__MATERIAL FOR THE TASK__.

Segment Open

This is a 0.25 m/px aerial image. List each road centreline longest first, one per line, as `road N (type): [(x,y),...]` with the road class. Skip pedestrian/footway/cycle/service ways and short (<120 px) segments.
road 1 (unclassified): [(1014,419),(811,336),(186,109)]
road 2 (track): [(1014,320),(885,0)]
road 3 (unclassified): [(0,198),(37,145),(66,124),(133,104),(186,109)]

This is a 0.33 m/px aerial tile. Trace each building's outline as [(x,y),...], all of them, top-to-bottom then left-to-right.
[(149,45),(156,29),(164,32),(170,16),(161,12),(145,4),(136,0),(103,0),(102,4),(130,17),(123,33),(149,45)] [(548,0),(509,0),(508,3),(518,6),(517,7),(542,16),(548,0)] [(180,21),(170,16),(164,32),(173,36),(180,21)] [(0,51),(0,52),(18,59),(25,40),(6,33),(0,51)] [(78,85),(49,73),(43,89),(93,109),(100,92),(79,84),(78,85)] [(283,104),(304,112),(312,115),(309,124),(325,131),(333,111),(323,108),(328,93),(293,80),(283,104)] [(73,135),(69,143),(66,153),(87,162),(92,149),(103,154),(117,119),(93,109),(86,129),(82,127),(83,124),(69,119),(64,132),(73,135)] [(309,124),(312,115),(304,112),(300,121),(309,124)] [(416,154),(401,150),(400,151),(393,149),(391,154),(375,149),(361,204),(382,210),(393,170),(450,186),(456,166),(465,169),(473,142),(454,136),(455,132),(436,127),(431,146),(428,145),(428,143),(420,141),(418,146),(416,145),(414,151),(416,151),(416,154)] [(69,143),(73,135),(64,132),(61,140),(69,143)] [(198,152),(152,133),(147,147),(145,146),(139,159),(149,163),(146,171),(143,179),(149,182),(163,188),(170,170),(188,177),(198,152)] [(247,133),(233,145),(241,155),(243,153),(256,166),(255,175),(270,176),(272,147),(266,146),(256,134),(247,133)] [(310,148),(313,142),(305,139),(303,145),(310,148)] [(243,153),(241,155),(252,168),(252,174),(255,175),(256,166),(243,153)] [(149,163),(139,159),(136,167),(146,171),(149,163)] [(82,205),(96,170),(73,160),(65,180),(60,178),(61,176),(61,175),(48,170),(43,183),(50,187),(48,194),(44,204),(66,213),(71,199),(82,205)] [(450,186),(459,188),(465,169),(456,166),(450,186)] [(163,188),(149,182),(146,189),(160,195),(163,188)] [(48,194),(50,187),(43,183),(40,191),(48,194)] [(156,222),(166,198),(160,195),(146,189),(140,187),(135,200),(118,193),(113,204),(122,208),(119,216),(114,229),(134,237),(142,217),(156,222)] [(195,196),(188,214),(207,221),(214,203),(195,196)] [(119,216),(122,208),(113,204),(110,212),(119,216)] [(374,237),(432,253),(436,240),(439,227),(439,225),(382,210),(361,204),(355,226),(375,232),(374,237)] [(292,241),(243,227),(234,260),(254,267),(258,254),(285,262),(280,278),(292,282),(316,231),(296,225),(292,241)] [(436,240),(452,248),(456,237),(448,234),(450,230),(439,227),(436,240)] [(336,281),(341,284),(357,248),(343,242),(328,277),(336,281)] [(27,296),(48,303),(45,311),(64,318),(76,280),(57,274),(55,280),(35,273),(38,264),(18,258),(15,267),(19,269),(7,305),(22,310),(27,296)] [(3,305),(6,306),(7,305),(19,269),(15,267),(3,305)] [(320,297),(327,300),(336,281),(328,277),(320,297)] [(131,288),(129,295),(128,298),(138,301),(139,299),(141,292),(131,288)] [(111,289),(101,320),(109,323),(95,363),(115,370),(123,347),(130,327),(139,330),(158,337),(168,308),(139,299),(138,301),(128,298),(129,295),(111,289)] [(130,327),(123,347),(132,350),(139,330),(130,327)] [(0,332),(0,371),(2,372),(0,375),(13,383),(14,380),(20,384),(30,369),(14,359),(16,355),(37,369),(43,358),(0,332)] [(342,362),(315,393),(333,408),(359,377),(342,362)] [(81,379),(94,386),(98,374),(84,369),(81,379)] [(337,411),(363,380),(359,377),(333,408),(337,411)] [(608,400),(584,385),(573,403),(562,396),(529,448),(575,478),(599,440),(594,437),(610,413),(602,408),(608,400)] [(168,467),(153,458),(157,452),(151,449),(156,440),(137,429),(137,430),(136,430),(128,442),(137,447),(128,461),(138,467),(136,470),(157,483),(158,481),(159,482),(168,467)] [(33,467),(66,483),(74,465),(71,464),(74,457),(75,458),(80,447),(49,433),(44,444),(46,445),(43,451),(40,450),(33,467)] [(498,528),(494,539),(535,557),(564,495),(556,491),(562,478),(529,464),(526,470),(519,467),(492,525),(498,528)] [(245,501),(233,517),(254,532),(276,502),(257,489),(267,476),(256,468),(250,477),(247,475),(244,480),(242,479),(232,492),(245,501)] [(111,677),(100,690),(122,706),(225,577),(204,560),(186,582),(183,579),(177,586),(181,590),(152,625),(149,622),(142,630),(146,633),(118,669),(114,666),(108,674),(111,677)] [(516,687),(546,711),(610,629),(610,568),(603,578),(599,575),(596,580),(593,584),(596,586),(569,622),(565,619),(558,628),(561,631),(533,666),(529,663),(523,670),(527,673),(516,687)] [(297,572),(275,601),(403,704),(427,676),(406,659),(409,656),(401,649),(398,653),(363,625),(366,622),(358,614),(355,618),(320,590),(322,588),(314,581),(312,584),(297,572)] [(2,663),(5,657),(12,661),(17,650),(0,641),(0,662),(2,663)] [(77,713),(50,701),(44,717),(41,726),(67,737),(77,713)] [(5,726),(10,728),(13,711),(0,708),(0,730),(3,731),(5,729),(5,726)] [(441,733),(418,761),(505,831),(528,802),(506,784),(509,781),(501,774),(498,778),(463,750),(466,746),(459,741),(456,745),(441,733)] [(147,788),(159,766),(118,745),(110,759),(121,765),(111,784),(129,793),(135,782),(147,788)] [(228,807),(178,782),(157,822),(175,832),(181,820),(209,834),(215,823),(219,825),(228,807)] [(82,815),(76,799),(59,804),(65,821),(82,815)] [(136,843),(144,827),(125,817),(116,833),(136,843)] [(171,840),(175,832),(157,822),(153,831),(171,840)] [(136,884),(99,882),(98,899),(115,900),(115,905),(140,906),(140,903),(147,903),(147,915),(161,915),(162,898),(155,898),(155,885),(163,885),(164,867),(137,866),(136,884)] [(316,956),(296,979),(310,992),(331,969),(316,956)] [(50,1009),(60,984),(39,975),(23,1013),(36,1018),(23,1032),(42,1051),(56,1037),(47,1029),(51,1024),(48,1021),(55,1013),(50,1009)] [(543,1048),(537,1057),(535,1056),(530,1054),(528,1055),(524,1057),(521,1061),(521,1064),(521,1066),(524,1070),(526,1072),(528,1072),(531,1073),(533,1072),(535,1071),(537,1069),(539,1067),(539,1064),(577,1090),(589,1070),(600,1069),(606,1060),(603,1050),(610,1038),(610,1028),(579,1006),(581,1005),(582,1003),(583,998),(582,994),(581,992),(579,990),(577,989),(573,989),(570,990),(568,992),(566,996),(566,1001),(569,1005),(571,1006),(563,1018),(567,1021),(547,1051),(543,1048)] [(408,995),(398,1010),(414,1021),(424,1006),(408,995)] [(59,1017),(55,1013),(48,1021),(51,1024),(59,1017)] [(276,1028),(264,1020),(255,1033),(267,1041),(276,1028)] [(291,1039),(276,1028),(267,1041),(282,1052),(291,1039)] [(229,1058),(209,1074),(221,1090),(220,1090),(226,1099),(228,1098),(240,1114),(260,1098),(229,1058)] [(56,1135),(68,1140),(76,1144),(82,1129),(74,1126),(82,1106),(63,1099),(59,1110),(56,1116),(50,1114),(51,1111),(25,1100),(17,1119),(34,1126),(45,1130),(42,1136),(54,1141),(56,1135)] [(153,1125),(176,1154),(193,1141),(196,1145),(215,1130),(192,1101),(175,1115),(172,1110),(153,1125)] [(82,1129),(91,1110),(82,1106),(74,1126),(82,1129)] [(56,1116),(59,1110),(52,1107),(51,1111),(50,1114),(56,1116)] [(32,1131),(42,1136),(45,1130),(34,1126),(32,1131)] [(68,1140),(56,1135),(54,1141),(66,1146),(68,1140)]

Segment Closed

__AIM OF THE EXERCISE__. Filter the lines above so that only those with the string "each" remain, then copy them.

__OUTPUT OF THE EXERCISE__.
This is a 0.25 m/px aerial image. List each road centreline longest first, one per line, as `road N (type): [(x,y),...]` with the road class. Skip pedestrian/footway/cycle/service ways and short (<120 px) segments.
This is a 0.33 m/px aerial tile. Trace each building's outline as [(x,y),...], all of them, top-to-bottom then left-to-right.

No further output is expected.